Start of Extracted material

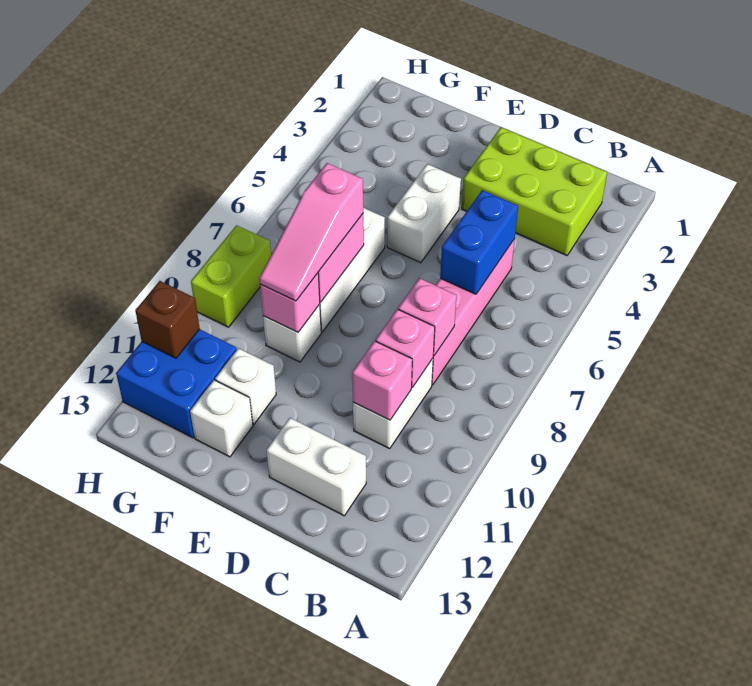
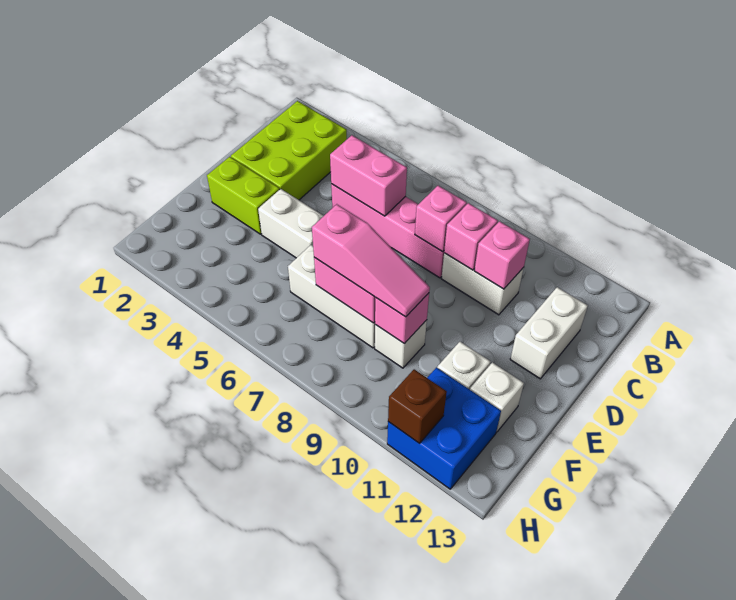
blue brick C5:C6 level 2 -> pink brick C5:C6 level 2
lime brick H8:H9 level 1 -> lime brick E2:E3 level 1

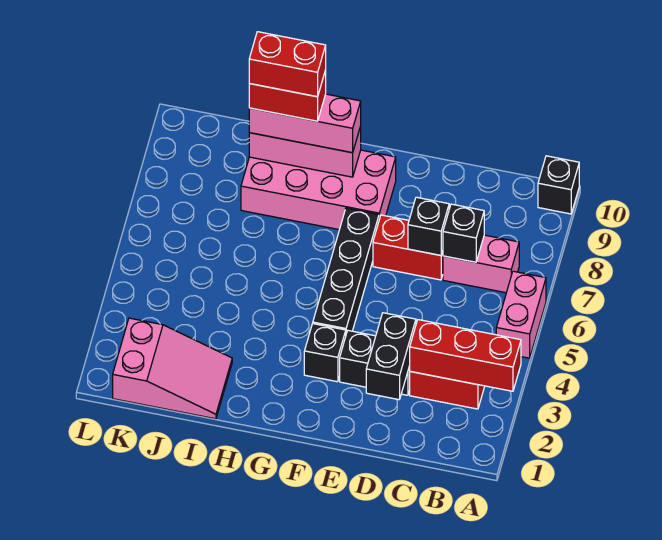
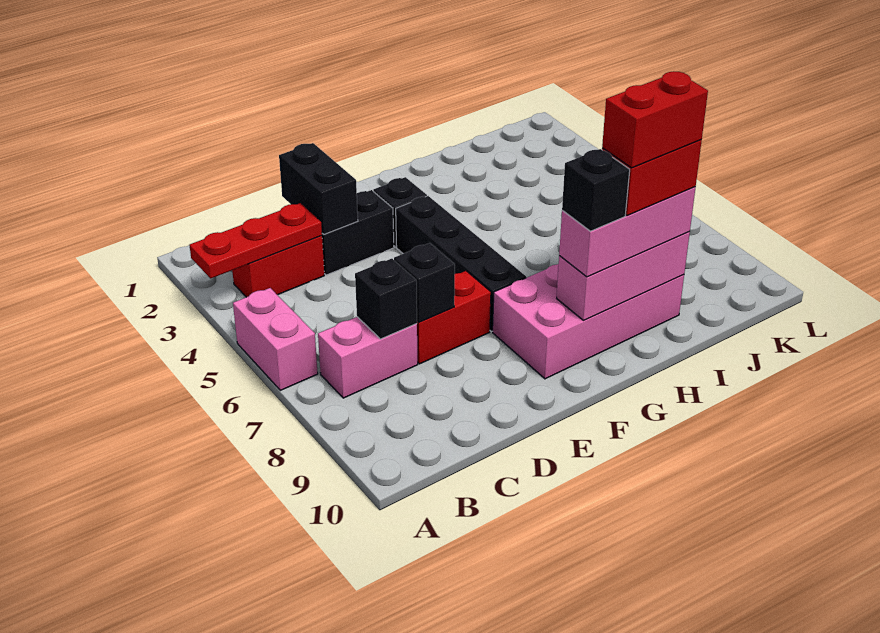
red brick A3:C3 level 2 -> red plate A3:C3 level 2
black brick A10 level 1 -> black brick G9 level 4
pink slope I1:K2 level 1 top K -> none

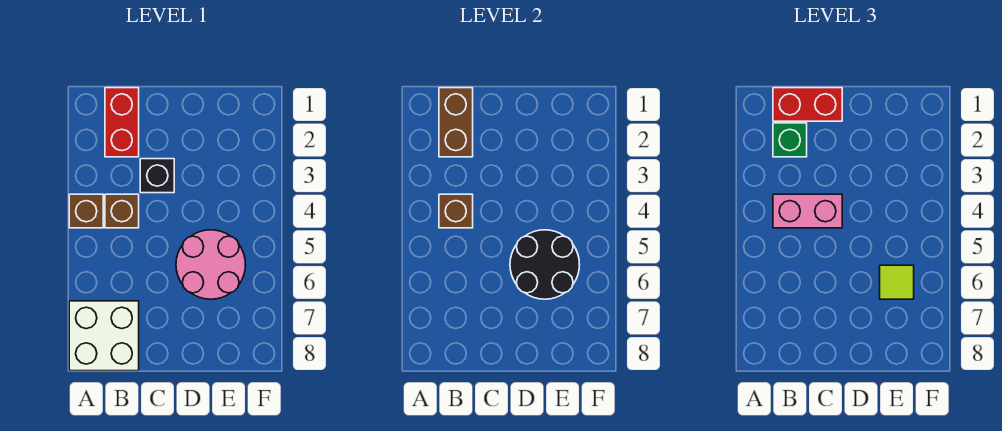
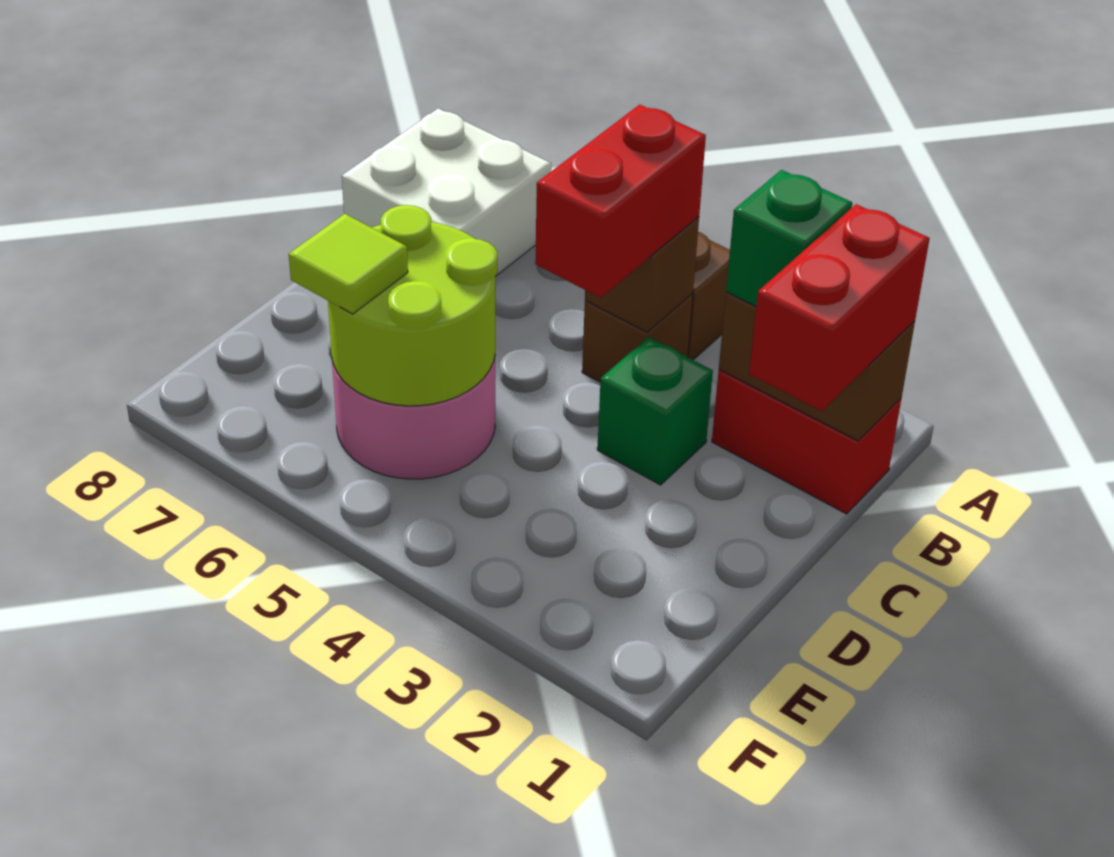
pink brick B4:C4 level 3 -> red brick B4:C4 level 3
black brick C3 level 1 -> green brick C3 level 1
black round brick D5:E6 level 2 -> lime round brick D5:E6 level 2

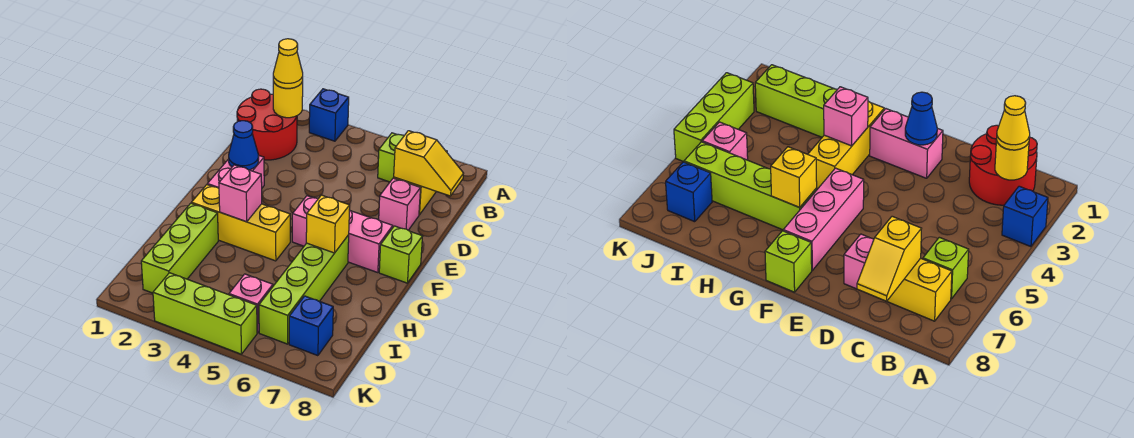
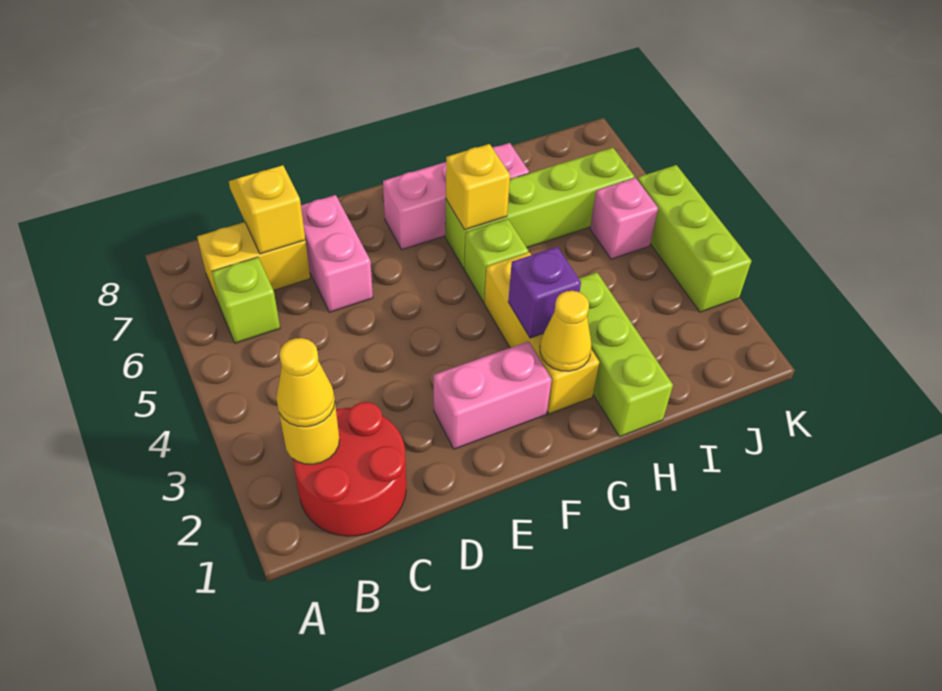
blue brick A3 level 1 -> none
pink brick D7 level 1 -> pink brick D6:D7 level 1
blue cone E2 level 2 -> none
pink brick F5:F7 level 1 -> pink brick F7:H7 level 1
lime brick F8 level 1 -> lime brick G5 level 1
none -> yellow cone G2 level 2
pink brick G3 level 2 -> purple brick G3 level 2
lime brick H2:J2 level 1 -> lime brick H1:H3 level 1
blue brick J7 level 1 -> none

End of Extracted material

## Task requirements
Exactly as written, give again every line from the one containing "lime brick H2:J2" through the last line of the material above, and no other lines.

## Answer
lime brick H2:J2 level 1 -> lime brick H1:H3 level 1
blue brick J7 level 1 -> none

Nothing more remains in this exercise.